Input Block Start

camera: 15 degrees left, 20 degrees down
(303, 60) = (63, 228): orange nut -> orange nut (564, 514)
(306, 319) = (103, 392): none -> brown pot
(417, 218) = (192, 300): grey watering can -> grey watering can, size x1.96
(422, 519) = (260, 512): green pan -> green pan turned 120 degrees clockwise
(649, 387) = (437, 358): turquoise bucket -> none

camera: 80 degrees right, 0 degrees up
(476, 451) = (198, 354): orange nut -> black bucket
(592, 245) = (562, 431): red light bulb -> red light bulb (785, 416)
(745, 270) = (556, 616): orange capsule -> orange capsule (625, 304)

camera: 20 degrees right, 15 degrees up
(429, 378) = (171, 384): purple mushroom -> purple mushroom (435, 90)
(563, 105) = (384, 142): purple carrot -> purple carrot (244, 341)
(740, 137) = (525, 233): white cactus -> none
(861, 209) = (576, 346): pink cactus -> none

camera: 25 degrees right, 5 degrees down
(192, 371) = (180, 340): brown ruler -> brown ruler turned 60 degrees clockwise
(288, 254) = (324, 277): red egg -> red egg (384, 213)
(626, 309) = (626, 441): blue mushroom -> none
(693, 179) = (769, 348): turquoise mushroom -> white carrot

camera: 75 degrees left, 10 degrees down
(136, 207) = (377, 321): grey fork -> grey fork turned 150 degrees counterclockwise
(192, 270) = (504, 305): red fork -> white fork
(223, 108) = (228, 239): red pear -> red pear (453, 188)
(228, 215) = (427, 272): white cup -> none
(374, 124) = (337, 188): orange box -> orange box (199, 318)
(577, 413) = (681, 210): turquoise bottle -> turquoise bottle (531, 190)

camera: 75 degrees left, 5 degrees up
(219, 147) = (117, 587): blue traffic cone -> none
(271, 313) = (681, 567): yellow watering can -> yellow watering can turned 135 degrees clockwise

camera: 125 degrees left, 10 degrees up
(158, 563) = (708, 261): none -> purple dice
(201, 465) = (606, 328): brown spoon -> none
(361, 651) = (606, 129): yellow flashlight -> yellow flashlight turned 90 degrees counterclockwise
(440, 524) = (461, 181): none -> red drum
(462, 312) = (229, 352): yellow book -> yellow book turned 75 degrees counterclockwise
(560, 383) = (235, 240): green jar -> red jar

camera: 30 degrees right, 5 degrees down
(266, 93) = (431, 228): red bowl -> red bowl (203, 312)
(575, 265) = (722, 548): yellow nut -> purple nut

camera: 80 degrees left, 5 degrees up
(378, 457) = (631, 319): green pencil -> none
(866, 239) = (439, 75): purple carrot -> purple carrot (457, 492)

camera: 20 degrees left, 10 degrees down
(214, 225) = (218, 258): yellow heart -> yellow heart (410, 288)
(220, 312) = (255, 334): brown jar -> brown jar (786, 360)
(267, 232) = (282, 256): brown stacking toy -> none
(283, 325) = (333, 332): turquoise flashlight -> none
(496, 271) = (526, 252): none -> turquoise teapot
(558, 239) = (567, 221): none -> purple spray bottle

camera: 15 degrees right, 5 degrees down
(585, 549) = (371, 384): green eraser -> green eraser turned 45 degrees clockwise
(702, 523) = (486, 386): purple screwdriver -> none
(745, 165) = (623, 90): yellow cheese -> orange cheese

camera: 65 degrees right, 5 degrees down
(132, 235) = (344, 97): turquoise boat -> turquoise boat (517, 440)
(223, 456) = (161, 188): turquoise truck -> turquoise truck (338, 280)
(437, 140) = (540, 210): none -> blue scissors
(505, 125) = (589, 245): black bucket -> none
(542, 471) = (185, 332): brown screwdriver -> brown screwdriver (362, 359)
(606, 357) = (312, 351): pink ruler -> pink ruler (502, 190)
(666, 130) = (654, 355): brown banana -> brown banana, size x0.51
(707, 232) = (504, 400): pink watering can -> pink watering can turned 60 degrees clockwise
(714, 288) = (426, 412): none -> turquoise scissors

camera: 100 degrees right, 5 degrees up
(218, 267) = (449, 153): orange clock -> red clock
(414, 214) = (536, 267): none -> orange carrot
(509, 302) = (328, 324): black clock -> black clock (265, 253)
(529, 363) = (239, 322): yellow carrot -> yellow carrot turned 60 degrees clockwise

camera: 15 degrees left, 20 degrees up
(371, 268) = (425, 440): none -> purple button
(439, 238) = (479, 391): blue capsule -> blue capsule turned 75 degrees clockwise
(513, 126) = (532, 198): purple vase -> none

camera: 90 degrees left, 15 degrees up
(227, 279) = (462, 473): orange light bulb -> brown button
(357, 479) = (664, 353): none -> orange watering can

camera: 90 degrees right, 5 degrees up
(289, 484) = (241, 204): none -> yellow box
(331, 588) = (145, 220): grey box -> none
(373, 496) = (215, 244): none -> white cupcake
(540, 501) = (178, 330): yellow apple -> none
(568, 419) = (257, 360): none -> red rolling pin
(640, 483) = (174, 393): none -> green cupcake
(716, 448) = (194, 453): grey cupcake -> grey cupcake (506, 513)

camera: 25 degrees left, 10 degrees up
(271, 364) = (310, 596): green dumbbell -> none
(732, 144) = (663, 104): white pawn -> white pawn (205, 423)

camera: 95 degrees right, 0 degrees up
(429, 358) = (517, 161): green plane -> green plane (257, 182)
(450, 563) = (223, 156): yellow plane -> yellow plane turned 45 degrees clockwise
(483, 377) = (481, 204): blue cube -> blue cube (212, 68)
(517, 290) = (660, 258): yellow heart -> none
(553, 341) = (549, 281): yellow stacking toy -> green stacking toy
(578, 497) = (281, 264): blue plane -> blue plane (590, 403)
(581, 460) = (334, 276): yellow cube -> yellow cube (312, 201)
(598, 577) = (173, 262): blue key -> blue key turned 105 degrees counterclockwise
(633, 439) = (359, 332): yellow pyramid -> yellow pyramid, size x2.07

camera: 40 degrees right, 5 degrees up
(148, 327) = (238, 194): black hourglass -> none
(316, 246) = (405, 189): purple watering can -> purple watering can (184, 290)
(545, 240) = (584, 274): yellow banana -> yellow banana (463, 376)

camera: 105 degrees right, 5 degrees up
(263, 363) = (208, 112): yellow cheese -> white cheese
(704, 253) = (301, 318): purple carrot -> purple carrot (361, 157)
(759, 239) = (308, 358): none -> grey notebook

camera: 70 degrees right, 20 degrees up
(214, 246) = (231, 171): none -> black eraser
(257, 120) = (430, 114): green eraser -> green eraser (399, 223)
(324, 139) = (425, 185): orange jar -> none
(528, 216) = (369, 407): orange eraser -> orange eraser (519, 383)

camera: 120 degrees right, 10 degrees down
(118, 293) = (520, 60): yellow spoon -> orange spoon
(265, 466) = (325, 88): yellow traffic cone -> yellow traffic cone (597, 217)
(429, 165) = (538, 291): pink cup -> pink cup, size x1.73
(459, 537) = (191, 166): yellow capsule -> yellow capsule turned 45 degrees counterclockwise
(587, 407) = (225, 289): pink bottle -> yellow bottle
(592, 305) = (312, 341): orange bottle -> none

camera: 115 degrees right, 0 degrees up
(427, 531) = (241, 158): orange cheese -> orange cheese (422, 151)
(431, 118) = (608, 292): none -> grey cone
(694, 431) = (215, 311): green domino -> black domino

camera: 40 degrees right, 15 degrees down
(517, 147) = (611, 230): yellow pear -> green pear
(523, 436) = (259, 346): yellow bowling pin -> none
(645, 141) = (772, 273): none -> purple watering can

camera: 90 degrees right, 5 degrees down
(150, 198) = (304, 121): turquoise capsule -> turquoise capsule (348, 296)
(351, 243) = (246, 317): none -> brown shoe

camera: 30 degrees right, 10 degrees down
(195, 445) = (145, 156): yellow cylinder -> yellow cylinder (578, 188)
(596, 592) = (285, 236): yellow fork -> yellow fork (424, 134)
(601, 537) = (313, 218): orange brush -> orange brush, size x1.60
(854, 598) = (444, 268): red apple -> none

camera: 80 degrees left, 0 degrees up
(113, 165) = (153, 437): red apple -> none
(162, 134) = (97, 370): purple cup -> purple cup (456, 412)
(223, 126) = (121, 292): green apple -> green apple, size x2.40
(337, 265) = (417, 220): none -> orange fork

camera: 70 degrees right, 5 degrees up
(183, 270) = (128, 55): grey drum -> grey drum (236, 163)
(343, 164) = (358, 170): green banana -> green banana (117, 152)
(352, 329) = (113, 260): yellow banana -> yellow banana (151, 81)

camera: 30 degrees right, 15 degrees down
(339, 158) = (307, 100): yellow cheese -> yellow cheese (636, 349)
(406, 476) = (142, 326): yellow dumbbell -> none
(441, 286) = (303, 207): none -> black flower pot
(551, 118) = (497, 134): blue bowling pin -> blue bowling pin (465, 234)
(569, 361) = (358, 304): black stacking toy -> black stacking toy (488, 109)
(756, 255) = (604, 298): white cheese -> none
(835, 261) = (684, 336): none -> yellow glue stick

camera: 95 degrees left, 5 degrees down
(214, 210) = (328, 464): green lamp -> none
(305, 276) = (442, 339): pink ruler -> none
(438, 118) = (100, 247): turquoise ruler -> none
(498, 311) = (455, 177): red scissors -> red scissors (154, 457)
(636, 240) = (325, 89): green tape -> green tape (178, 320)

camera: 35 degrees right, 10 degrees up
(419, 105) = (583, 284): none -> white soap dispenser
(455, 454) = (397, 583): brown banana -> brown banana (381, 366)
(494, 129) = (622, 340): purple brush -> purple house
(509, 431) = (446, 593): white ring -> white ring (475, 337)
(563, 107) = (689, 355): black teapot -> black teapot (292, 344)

Input Block End

- [To do] Within the listing above, tally the lines where the word "cactus" occurs and write only the total.

- [Exercise answer] 2